## What is asked
List every line in the rows below that contains the word "appoggiatura", copying each line in full. Case counts.
━━ Entries
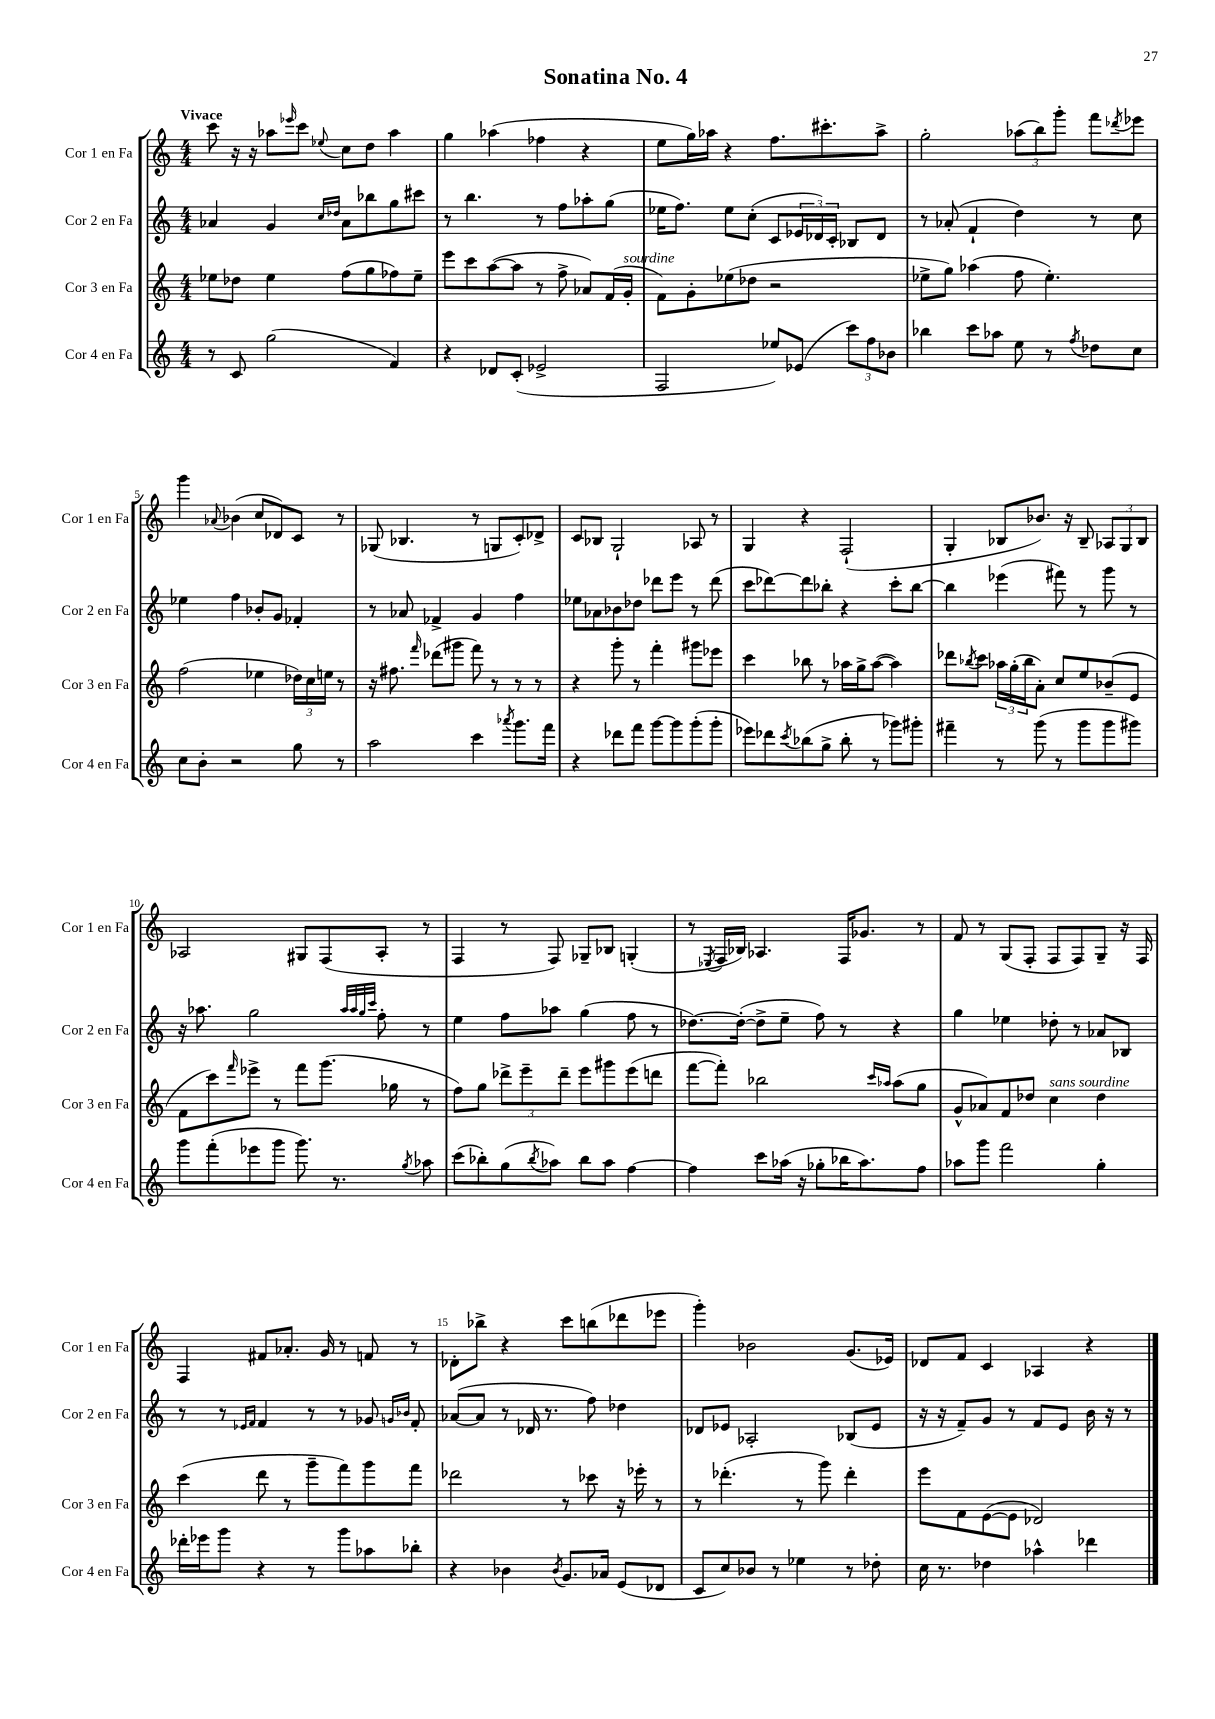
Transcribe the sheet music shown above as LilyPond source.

\header { title = "Sonatina No. 4" }
<<
\new StaffGroup <<
\new Staff = "s0" \with { instrumentName = "Cor 1 en Fa" shortInstrumentName = "Cor 1 en Fa" } {
    \clef treble \key c \major \numericTimeSignature \time 4/4 \tempo "Vivace"
    c'''8 r16 r16 aes''8 \grace { ees'''16 } c'''8 \appoggiatura { ees''8 } c''8 d''8 aes''4 |
    g''4 aes''4( fes''4 r4 |
    e''8 g''16) aes''16 r4 f''8. cis'''8.-. aes''8-> |
    g''2-. \tuplet 3/2 { aes''8( b''8) g'''8-. } f'''8 \acciaccatura { des'''8 } ees'''8 |
    g'''4 \appoggiatura { aes'8 } bes'4( c''8 des'8) c'8 r8 |
    ges8( bes4. r8 g8 c'8-.) des'8-> |
    c'8 bes8 g2-! aes8 r8 |
    g4 r4 f2-!( |
    g4-. bes8 bes'8.) r16 bes8-- \tuplet 3/2 { aes8 g8 bes8 } |
    aes2 gis8 f8( aes8-. r8 |
    f4 r8 f8) ges8-- bes8 g4-.( |
    r8 \acciaccatura { ees8 } f16 bes16) aes4. f16 ges'8. r8 |
    f'8 r8 g8( f8-. f8 f8) g8-- r16 f16 |
    f4 fis'8 aes'8.-. g'16 r8 f'8 r8 |
    des'8-. bes''8-> r4 c'''8 b''8( des'''8 ees'''8 |
    g'''4-.) bes'2 g'8.( ees'16) |
    des'8 f'8 c'4 aes4 r4 \bar "|." |
}
\new Staff = "s1" \with { instrumentName = "Cor 2 en Fa" shortInstrumentName = "Cor 2 en Fa" } {
    \clef treble \key c \major \numericTimeSignature \time 4/4
    aes'4 g'4 \grace { c''16 des''16 } aes'8 bes''8 g''8 cis'''8 |
    r8 b''4. r8 f''8 aes''8-. g''8( |
    ees''16 f''8.) ees''8 c''8-.( c'8 \tuplet 3/2 { ees'16 des'16) c'16-. } bes8 des'8 |
    r8 aes'8-.( f'4-! d''4) r8 c''8 |
    ees''4 f''4 bes'8-. g'8 fes'4-. |
    r8 aes'8 fes'4-> g'4 f''4 |
    ees''8 aes'8 bes'8 des''8 des'''8 e'''8 r8 des'''8( |
    c'''8 des'''8~) des'''8 bes''8-. r4 c'''8-. bes''8~ |
    bes''4 ees'''4( fis'''8) r8 g'''8 r8 |
    r16 aes''8. g''2 \grace { aes''32 aes''32 g''32 c'''32 } f''8-. r8 |
    e''4 f''8 aes''8 g''4( f''8 r8 |
    des''8.~) des''16~-.( des''8-> e''8-- f''8) r8 r4 |
    g''4 ees''4 des''8-. r8 aes'8 bes8 |
    r8 r8 \grace { ees'16 f'16 } f'4 r8 r8 ges'8 \grace { g'16 bes'16 } f'8-. |
    aes'8~( aes'8 r8 des'16 r8. f''8) des''4 |
    des'8 ees'8 aes2-. bes8( ees'8 |
    r16 r16 f'8--) g'8 r8 f'8 e'8 b'16 r16 r8 \bar "|." |
}
\new Staff = "s2" \with { instrumentName = "Cor 3 en Fa" shortInstrumentName = "Cor 3 en Fa" } {
    \clef treble \key c \major \numericTimeSignature \time 4/4
    ees''8 des''8 ees''4 f''8( g''8 fes''8) ees''8-- |
    e'''8 c'''8 a''8~( a''8 r8 f''8-> aes'8) f'16( g'16-.^\markup { \italic "sourdine" } |
    f'8) g'8-. ees''8( des''8 r2 |
    ees''8-> g''8) aes''4( f''8 ees''4.-.) |
    f''2( ees''4 \tuplet 3/2 { des''16) c''16 e''16 } r8 |
    r16 fis''8. \grace { f'''16 } des'''8( gis'''8 f'''8) r8 r8 r8 |
    r4 g'''8-. r8 f'''4-. gis'''8 ees'''8 |
    c'''4 bes''8 r8 aes''16 g''16-> aes''8~( aes''4) |
    des'''8 \acciaccatura { bes''8 } c'''8 \tuplet 3/2 { aes''16 g''16-.( bes''16 } a'8-.) c''8 e''8 bes'8--( e'8 |
    f'8 c'''8) \grace { f'''16 } ees'''8-> r8 f'''8 g'''8.( ges''16 r8 |
    f''8) g''8 \tuplet 3/2 { des'''8-> e'''8-- des'''8-- } e'''8 gis'''8 e'''8( d'''8 |
    f'''8~ f'''8-.) bes''2 \grace { c'''16 aes''16 } aes''8( g''8 |
    g'8-^ aes'8) f'8 des''8 c''4^\markup { \italic "sans sourdine" } des''4 |
    c'''4( d'''8 r8 g'''8-- f'''8) g'''8 f'''8 |
    des'''2 r8 ces'''8 r16 ees'''16-. r8 |
    r8 des'''4.-.( r8 g'''8) des'''4-. |
    e'''8 f'8 e'8~( e'8 des'2) \bar "|." |
}
\new Staff = "s3" \with { instrumentName = "Cor 4 en Fa" shortInstrumentName = "Cor 4 en Fa" } {
    \clef treble \key c \major \numericTimeSignature \time 4/4
    r8 c'8 g''2( f'4) |
    r4 des'8 c'8-.( ees'2-> |
    f2 ees''8) ees'8( \tuplet 3/2 { c'''8) f''8 bes'8 } |
    bes''4 c'''8 aes''8 e''8 r8 \acciaccatura { f''8 } des''8 c''8 |
    c''8 b'8-. r2 g''8 r8 |
    a''2 c'''4 \acciaccatura { aes'''8 } g'''8. f'''16 |
    r4 des'''8 f'''8 g'''8~ g'''8 g'''8-.( g'''8-. |
    ees'''8) des'''8 \acciaccatura { c'''8 } bes''8( g''8-> bes''8-. r8 ges'''8) gis'''8-. |
    fis'''4-- r8 g'''8( r8 g'''8 g'''8 gis'''8) |
    g'''8 f'''8-.( ees'''8 g'''8 g'''8.) r8. \acciaccatura { g''8 } aes''8 |
    c'''8( bes''8-.) g''8( \acciaccatura { bes''8 } aes''8) bes''8 aes''8 f''4~ |
    f''4 c'''8 aes''16( r16 ges''8-. bes''16 aes''8.) f''8 |
    aes''8 g'''8 f'''2 g''4-. |
    des'''16-. ees'''16 g'''8 r4 r8 g'''8 aes''8 bes''8-. |
    r4 bes'4 \acciaccatura { bes'8 } g'8. aes'16 e'8( des'8 |
    c'8 c''8) bes'8 r8 ees''4 r8 des''8-. |
    c''16 r8. des''4 aes''4-^ des'''4 \bar "|." |
}
>>
>>
\layout { \context { \Score \override BarNumber.break-visibility = ##(#f #t #t) barNumberVisibility = #(every-nth-bar-number-visible 5) } }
━━━━
## Reply
    c'''8 r16 r16 aes''8 \grace { ees'''16 } c'''8 \appoggiatura { ees''8 } c''8 d''8 aes''4 |
    g'''4 \appoggiatura { aes'8 } bes'4( c''8 des'8) c'8 r8 |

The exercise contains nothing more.